**Task prompt:** The pictures in the listing below are to be skipped, while the lines between the line holding "DHT3 pin DATA: D15 -> D35" and the line holding "RGB pin G: D26 -> D12", inclusive, are to be output exactly.

**Materials provided:**
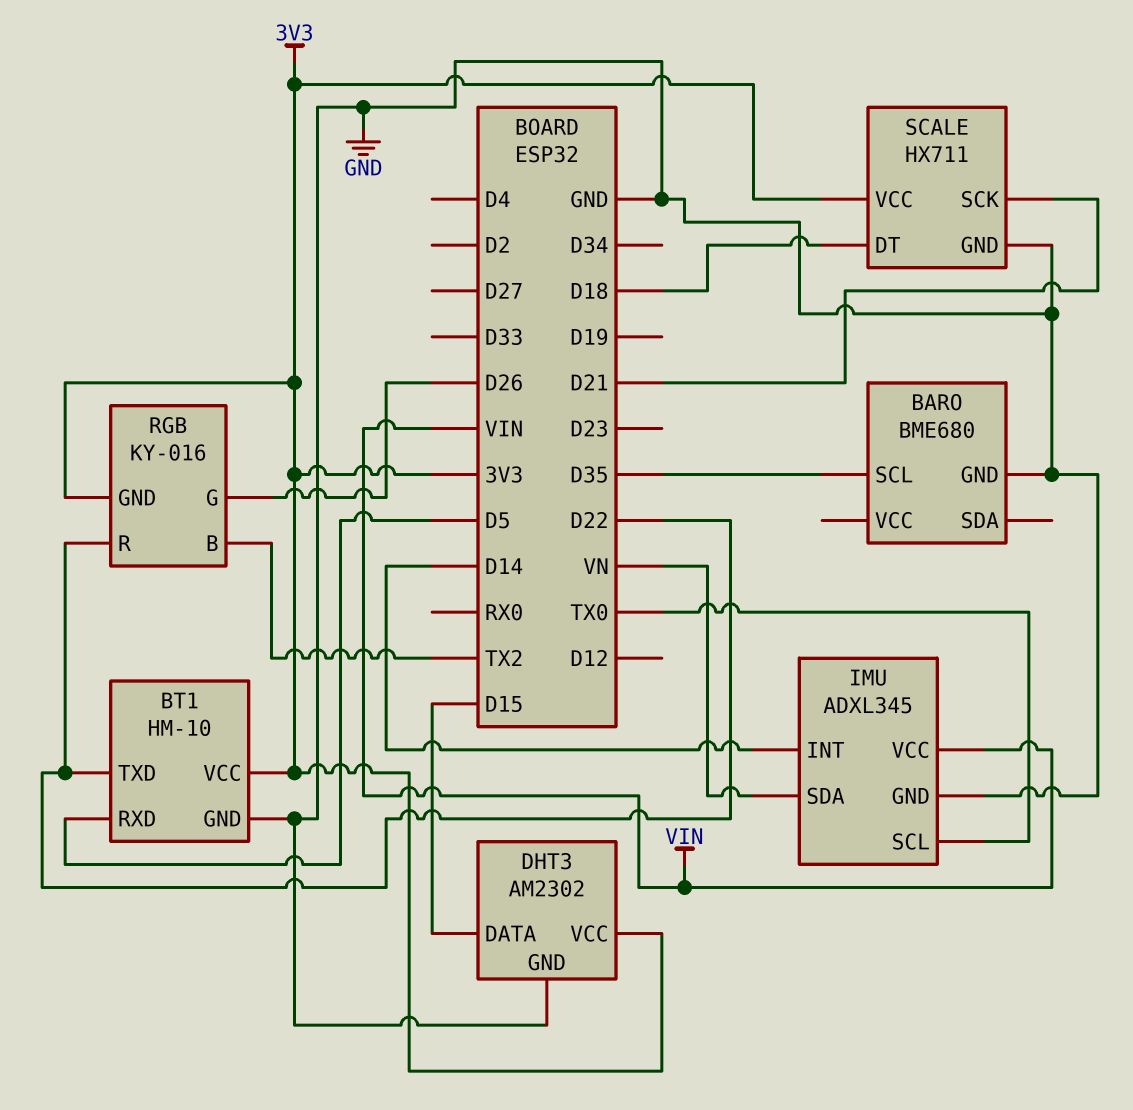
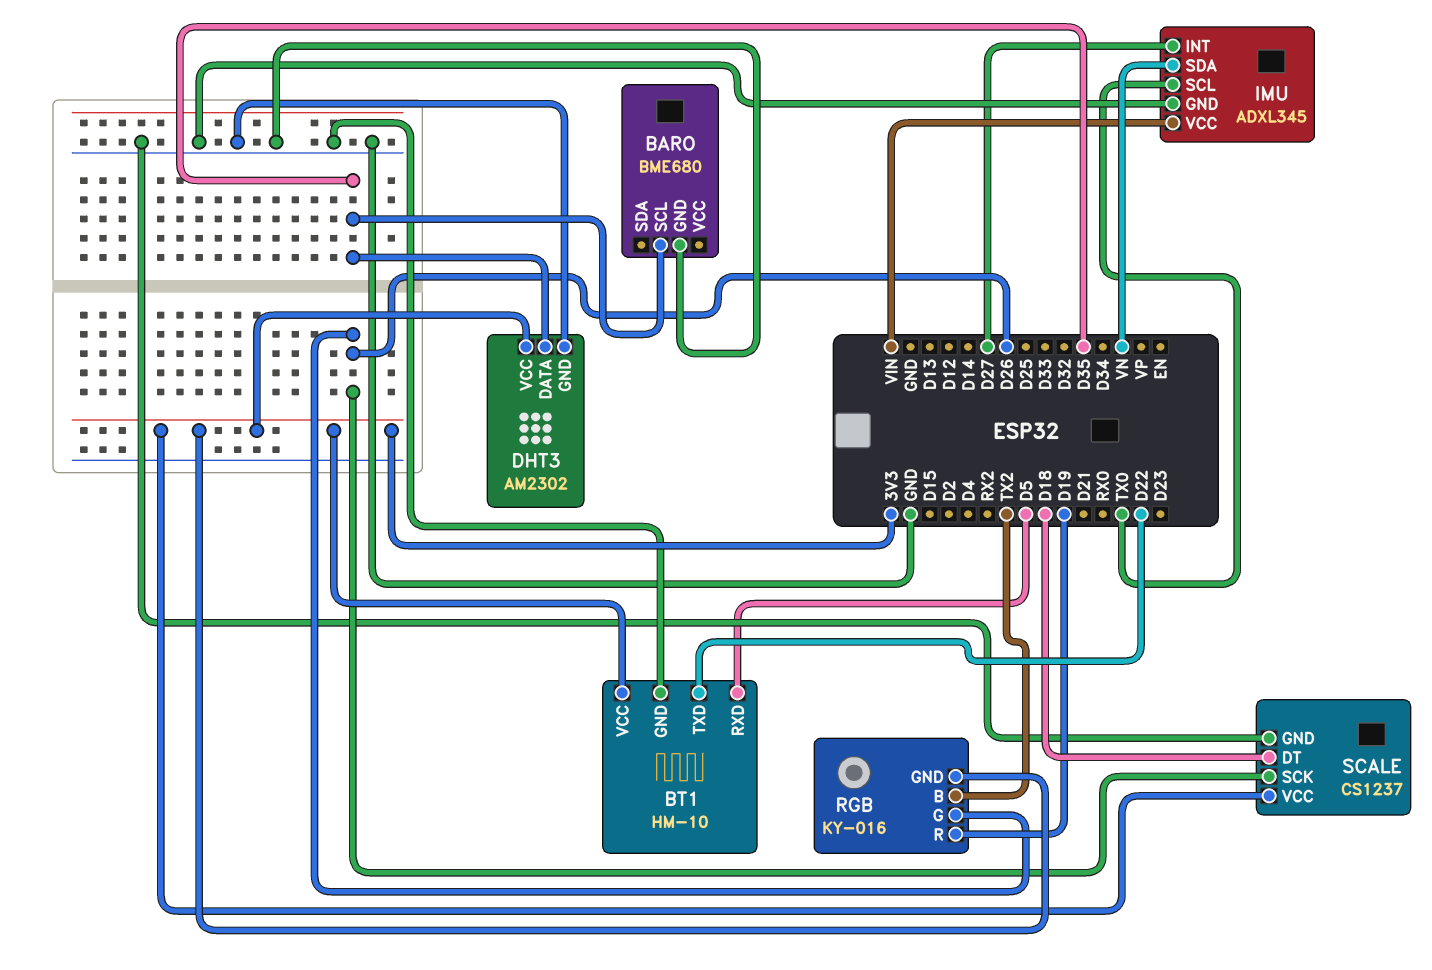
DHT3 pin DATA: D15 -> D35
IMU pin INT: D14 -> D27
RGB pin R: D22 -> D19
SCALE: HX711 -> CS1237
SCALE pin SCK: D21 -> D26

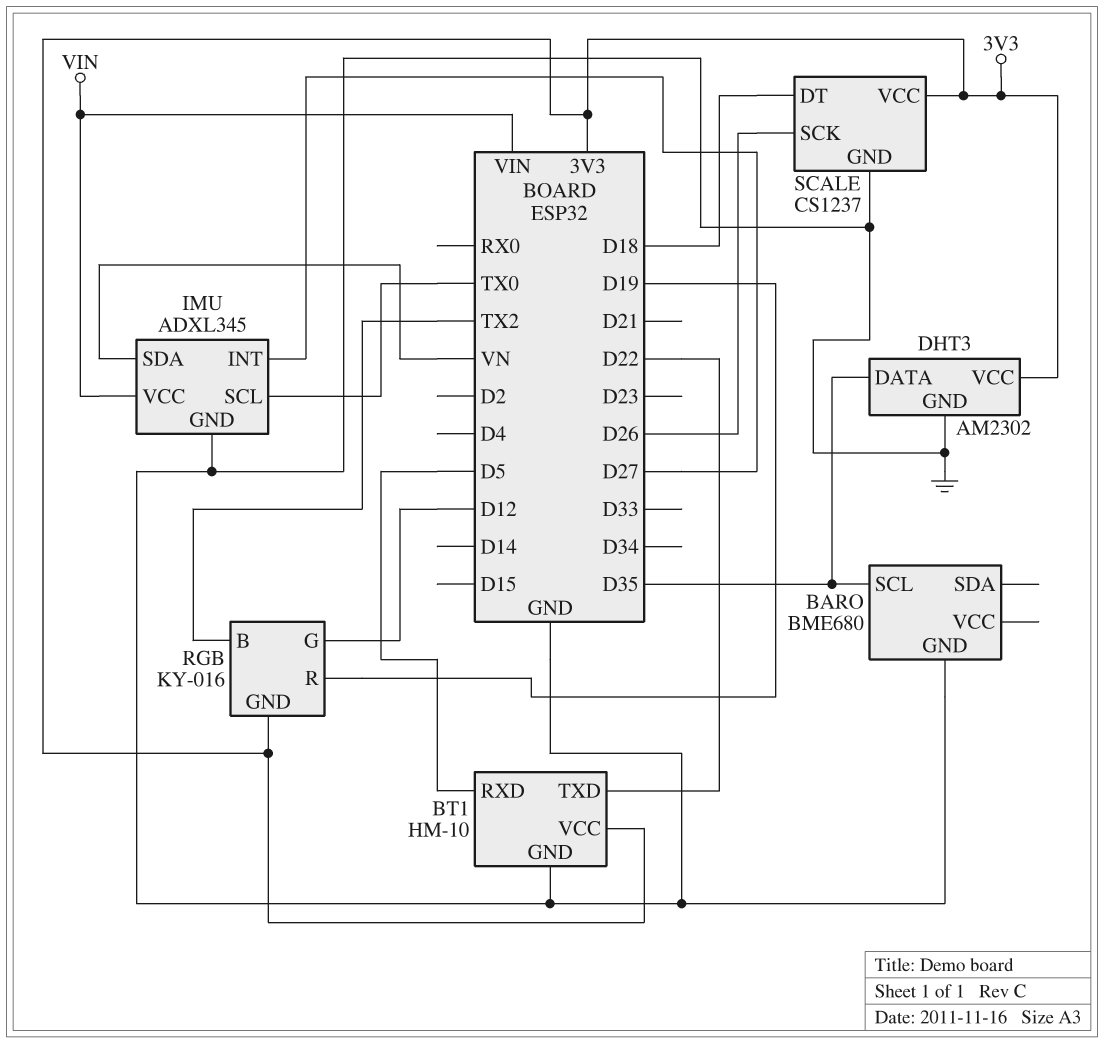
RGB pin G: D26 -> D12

---

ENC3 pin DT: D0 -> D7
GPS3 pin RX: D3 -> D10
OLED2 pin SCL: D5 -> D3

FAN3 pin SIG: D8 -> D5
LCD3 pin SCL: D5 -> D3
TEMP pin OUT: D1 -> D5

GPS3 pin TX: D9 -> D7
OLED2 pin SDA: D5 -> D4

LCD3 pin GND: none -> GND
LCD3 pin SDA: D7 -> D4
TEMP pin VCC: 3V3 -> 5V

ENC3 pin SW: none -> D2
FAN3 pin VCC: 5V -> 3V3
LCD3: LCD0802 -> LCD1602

**Worked solution:**
DHT3 pin DATA: D15 -> D35
IMU pin INT: D14 -> D27
RGB pin R: D22 -> D19
SCALE: HX711 -> CS1237
SCALE pin SCK: D21 -> D26

RGB pin G: D26 -> D12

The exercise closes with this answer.